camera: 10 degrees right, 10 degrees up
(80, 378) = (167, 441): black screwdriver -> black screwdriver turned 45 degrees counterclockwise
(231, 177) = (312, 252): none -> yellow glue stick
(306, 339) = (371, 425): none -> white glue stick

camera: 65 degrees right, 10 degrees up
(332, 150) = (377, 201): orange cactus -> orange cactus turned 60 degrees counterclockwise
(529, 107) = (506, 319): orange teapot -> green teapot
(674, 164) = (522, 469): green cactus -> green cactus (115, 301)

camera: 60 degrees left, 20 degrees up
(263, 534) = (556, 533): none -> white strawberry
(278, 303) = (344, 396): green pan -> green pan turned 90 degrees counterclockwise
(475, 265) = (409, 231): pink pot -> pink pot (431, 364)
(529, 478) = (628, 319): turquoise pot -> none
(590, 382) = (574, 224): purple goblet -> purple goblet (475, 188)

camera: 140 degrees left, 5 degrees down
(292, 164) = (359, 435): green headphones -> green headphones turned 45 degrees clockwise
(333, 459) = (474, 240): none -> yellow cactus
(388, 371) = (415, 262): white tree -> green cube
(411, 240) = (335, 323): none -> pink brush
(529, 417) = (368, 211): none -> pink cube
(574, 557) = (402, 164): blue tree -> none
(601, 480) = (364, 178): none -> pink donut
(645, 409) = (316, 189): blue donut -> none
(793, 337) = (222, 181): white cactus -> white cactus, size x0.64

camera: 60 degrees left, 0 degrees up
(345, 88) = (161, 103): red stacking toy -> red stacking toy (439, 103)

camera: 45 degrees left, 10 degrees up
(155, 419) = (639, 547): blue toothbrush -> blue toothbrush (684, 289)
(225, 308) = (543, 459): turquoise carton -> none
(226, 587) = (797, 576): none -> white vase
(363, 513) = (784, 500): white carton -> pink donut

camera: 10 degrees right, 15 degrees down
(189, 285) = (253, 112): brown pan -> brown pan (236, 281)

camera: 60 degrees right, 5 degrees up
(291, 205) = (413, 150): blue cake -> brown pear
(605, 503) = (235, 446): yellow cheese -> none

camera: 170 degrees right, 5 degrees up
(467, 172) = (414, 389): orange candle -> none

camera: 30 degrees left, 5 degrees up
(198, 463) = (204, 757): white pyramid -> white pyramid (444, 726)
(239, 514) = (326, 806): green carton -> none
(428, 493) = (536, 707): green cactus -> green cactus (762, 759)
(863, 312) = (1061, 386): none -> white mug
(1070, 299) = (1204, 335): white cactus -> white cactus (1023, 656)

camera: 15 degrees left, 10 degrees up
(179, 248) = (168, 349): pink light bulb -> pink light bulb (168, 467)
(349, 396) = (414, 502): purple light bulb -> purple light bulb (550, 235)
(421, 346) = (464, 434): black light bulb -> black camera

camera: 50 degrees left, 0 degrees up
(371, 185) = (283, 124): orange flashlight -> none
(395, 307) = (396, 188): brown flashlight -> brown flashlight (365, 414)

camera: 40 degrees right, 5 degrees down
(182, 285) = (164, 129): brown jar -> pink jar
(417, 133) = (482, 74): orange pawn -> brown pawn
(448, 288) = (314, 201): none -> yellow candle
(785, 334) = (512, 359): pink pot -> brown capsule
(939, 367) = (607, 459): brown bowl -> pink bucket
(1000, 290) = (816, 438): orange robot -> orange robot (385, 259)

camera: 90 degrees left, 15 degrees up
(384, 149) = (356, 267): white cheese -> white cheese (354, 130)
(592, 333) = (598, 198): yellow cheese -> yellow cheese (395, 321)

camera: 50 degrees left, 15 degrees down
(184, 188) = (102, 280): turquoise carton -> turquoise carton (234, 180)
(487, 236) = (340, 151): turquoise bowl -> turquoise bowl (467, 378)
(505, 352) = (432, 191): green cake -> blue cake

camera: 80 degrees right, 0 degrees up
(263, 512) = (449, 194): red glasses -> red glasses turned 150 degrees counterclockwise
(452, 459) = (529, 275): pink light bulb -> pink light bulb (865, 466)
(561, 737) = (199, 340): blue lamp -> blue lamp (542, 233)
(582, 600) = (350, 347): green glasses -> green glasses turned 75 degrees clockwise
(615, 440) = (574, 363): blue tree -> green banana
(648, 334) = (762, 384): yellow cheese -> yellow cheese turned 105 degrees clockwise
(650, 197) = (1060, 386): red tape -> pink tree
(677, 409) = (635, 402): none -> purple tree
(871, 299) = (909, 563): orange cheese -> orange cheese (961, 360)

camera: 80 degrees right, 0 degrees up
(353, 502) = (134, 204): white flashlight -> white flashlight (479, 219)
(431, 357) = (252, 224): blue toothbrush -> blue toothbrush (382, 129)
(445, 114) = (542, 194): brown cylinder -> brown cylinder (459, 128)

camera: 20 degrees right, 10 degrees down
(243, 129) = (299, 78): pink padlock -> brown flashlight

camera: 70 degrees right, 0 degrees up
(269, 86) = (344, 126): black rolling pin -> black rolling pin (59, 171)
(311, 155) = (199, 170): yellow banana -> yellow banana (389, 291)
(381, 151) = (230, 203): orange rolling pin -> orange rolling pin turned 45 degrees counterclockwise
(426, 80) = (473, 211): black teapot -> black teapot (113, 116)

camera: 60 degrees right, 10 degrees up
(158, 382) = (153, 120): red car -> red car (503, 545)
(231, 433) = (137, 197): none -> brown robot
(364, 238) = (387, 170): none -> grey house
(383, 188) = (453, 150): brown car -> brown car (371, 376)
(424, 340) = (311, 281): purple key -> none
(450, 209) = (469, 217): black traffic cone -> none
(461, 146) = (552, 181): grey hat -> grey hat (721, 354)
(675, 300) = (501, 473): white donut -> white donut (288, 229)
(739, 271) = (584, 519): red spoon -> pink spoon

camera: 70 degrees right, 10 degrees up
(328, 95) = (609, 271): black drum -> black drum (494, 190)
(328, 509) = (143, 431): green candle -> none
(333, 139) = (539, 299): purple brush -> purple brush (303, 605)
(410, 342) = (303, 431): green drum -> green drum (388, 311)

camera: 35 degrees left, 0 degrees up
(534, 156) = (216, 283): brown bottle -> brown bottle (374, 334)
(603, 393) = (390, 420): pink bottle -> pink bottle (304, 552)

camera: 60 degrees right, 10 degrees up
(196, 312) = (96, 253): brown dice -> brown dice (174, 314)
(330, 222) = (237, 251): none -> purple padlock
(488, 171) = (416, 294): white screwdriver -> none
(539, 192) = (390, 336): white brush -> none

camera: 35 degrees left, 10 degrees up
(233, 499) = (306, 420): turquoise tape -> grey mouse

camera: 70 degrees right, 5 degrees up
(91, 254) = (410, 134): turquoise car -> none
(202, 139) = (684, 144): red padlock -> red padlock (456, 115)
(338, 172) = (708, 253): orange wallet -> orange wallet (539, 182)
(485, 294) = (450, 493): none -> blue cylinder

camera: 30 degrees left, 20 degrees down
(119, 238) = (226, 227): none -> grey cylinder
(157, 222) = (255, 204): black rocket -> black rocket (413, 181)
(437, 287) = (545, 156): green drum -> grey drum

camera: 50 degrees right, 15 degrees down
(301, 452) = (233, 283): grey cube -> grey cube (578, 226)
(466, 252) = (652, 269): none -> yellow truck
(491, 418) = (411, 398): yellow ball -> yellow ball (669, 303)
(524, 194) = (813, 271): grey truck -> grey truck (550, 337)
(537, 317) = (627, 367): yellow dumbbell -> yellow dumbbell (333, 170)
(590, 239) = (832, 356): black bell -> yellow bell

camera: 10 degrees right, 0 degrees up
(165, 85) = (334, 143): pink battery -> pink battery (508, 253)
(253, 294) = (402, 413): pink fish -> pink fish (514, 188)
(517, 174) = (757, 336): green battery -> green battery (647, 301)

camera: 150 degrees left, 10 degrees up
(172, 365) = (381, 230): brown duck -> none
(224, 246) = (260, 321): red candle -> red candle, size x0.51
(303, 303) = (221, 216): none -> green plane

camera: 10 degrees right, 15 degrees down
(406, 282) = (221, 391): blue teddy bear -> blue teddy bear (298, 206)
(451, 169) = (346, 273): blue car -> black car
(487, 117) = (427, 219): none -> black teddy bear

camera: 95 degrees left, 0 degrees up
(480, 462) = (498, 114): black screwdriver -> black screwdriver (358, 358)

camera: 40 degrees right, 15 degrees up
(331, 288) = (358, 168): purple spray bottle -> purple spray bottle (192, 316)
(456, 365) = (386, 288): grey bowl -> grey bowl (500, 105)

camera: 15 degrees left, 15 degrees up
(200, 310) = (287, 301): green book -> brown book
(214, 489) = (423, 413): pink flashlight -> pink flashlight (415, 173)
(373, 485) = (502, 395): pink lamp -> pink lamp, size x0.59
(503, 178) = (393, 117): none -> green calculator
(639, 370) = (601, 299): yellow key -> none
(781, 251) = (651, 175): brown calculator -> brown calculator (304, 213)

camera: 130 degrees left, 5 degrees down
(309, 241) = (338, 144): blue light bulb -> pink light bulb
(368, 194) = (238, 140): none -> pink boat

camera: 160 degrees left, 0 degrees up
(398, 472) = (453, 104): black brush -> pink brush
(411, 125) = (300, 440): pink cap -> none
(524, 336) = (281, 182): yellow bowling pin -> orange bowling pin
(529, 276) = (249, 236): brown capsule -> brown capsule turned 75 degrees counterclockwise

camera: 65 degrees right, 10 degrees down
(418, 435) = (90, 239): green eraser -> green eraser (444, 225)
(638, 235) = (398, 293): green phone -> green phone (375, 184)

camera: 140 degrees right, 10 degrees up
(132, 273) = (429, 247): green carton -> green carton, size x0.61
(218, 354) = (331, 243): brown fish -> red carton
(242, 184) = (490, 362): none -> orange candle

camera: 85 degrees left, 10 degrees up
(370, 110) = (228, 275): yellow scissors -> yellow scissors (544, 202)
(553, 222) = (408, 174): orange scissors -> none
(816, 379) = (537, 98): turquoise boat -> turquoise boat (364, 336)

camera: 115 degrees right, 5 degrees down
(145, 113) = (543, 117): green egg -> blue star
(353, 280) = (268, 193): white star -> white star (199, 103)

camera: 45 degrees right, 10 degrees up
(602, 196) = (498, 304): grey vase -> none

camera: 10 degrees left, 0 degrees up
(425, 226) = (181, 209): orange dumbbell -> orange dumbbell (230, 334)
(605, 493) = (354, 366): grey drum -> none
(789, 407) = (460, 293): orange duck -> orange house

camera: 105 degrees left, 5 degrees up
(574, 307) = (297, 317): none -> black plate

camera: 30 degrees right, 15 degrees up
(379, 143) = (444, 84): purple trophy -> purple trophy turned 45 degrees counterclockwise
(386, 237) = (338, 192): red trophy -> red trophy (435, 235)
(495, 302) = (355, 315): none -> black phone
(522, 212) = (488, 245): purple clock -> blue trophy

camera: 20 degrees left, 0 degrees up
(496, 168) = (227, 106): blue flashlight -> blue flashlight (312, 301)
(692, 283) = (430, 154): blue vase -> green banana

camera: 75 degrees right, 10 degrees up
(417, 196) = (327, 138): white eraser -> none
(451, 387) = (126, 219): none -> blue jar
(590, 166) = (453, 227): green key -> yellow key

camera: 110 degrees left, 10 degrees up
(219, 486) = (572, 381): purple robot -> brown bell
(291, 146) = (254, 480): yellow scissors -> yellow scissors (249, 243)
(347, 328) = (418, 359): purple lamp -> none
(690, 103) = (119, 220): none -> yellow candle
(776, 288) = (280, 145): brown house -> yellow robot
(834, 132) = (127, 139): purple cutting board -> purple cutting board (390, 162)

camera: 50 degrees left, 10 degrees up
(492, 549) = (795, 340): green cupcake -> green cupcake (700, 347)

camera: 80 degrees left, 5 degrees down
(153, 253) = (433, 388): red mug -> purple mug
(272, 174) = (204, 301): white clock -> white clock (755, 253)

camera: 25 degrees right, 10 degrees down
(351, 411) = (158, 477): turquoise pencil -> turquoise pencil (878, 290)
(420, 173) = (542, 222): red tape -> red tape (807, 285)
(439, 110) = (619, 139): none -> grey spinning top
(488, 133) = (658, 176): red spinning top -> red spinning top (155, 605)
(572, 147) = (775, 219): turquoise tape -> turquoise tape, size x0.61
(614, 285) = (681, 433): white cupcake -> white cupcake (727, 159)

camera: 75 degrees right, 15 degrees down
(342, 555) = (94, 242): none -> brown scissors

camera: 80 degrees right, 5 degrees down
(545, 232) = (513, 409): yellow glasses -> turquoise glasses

────────

[YOUR OBJECTIVE]
If a line in the records contains "cube", report it.

[REPLY]
(388, 371) = (415, 262): white tree -> green cube
(529, 417) = (368, 211): none -> pink cube
(301, 452) = (233, 283): grey cube -> grey cube (578, 226)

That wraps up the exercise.